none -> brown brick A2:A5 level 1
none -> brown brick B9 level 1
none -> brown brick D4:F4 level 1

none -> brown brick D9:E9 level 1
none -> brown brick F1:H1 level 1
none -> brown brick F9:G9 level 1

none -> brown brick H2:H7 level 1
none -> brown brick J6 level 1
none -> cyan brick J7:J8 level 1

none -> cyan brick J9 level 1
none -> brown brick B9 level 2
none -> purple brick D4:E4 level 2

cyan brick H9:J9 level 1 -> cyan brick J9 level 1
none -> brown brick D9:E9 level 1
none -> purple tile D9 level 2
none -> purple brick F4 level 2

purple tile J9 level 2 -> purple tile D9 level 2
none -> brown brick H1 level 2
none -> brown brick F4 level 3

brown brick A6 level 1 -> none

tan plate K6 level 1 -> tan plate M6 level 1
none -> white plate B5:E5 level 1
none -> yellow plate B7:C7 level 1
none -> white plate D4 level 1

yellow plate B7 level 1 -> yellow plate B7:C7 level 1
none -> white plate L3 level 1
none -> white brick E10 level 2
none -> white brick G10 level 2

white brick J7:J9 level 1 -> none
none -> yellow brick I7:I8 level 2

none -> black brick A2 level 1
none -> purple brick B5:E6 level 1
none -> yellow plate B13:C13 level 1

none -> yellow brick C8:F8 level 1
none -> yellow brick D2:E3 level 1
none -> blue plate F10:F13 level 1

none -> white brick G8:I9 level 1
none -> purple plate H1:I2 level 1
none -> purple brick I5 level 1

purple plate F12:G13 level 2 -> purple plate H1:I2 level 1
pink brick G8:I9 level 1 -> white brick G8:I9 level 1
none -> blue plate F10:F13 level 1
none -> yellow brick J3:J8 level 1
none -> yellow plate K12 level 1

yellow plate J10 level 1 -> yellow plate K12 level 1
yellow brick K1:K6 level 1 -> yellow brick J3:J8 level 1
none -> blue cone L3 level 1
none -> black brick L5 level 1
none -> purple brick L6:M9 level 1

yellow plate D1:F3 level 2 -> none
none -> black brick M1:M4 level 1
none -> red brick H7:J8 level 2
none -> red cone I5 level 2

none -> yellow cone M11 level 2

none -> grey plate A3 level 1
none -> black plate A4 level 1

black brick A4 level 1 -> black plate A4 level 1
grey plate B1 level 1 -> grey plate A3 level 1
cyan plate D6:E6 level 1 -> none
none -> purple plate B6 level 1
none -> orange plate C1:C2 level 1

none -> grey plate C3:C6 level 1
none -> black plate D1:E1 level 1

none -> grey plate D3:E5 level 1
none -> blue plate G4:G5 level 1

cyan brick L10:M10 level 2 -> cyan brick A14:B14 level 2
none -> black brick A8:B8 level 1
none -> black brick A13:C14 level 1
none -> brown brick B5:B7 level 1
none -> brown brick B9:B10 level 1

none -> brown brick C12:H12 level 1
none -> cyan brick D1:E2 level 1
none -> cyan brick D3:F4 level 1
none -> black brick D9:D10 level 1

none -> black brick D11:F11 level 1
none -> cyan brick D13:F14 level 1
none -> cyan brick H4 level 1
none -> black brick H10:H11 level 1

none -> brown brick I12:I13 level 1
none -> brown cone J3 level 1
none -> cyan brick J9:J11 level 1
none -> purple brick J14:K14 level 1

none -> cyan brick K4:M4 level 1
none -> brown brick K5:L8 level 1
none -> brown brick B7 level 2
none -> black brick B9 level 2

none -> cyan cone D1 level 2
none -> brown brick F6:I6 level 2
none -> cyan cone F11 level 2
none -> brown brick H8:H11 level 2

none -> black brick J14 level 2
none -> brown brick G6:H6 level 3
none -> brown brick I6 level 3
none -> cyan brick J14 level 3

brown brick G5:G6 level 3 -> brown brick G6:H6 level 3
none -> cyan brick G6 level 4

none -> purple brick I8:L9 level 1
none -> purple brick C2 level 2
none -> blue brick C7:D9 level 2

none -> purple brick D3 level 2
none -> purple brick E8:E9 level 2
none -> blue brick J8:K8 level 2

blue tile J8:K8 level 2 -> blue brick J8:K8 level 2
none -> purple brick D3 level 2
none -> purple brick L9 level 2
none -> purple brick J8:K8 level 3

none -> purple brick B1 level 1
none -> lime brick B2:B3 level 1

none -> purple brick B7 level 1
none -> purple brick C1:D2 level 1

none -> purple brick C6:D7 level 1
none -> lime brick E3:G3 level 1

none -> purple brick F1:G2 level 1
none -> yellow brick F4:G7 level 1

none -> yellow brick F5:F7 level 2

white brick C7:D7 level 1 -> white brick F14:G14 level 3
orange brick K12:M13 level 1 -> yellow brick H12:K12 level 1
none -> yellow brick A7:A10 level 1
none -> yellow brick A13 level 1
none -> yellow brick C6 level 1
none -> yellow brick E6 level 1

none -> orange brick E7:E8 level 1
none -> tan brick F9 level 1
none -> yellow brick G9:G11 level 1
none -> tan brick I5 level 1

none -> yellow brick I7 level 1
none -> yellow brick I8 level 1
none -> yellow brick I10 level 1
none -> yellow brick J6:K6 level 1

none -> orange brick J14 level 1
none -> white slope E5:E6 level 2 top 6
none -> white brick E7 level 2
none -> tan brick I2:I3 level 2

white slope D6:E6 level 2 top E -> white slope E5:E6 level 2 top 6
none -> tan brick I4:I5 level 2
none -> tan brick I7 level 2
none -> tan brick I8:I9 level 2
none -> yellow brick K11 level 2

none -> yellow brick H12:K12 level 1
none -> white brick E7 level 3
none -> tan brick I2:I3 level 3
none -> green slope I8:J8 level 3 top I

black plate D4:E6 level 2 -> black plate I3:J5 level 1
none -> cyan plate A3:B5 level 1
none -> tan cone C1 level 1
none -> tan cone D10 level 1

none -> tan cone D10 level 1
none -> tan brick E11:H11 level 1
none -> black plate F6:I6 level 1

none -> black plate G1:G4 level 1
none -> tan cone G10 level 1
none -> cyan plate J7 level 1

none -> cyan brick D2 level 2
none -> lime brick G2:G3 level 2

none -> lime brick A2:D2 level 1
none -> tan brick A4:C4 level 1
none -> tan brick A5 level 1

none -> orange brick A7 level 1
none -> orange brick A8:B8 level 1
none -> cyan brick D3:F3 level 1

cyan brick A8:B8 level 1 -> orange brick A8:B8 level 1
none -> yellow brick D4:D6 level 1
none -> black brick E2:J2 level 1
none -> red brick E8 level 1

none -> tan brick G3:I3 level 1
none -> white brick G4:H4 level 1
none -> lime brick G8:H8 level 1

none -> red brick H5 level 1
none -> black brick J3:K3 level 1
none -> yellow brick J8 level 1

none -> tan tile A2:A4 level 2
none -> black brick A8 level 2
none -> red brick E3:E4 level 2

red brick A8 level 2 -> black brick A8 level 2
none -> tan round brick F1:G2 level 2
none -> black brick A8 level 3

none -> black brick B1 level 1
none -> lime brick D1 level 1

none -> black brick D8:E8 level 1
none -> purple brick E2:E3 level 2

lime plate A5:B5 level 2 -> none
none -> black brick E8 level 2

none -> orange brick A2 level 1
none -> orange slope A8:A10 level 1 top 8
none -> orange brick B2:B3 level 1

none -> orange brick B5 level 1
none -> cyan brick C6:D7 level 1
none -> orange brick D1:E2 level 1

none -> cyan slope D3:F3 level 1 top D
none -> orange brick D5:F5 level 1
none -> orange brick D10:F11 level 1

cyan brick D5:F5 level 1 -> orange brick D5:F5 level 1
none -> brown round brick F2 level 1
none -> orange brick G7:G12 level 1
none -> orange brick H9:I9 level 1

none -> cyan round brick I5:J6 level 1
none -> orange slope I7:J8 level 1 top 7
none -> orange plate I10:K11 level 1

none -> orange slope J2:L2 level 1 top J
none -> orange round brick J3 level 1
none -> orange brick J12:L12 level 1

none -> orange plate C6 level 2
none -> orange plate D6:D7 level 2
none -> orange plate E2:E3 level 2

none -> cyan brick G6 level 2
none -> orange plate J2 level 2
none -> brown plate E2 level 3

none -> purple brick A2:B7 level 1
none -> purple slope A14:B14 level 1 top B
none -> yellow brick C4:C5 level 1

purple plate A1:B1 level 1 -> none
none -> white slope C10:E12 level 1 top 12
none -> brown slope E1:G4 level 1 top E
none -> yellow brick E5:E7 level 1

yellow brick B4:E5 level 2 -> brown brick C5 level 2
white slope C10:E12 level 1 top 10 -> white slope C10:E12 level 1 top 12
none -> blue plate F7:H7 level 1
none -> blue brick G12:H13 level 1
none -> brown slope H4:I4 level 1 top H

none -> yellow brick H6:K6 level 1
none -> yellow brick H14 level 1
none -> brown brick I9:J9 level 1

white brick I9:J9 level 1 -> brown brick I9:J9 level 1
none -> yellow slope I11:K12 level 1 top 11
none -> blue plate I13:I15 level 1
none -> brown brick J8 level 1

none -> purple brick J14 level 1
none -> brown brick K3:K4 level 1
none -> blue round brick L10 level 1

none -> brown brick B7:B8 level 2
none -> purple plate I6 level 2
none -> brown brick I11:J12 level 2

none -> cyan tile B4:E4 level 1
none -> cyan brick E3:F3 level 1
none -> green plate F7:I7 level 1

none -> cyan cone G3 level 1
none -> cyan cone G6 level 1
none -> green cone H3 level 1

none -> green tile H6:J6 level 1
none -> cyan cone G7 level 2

Activity | What lines in the material above hold the word "grey"? Pull them out.

Response to this task |
none -> grey plate A3 level 1
grey plate B1 level 1 -> grey plate A3 level 1
none -> grey plate C3:C6 level 1
none -> grey plate D3:E5 level 1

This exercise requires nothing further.